» Aufgabenstellung
Ermitteln Sie in den folgenden Daten jede Zeile, die die Zeichenfolge „numericTimeSignature“ enthält. Geben Sie alle diese Zeilen unverändert wieder.

» Bereitgestellte Daten
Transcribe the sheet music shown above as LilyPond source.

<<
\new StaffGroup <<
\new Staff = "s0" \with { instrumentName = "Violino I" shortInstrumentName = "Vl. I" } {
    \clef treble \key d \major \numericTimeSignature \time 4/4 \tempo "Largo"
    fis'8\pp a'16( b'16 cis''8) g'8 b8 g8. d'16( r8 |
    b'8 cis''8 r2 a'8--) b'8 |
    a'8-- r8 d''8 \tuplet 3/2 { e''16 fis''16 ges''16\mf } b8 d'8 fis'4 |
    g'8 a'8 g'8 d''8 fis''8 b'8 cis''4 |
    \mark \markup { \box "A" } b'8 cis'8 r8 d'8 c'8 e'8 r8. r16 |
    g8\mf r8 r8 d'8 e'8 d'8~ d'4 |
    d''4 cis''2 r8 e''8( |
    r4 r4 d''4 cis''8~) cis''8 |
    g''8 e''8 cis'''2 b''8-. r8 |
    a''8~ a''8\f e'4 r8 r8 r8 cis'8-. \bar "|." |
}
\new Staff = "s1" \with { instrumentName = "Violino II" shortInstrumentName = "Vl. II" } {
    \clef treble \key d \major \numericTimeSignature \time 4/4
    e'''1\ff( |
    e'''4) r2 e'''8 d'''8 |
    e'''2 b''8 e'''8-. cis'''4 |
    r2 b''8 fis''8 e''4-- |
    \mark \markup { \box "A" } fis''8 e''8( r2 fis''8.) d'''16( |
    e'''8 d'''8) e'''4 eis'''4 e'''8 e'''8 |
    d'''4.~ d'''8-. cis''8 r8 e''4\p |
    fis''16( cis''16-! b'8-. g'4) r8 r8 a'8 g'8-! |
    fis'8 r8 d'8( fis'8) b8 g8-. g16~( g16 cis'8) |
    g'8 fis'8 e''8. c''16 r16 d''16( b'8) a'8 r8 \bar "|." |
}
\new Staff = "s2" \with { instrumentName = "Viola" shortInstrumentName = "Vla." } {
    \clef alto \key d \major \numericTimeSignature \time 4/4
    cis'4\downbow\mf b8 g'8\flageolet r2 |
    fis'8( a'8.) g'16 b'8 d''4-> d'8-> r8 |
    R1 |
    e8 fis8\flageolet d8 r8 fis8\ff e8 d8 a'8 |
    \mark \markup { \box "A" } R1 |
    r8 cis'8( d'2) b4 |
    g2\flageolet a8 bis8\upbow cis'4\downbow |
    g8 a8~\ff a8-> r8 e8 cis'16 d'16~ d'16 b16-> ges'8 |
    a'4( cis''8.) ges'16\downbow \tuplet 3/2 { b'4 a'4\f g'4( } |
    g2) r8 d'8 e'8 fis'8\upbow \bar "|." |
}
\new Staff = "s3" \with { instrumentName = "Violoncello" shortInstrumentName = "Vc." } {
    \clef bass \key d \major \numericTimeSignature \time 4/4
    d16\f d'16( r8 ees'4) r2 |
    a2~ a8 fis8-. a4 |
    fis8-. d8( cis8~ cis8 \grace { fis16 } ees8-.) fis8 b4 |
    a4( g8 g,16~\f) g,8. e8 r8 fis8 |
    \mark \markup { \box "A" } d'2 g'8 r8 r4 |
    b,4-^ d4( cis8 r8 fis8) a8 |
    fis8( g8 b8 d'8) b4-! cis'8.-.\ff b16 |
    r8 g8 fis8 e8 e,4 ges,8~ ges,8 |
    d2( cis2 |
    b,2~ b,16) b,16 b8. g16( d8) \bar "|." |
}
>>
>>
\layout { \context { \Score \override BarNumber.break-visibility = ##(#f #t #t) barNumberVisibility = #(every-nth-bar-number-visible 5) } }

» Lösung
    \clef treble \key d \major \numericTimeSignature \time 4/4 \tempo "Largo"
    \clef treble \key d \major \numericTimeSignature \time 4/4
    \clef alto \key d \major \numericTimeSignature \time 4/4
    \clef bass \key d \major \numericTimeSignature \time 4/4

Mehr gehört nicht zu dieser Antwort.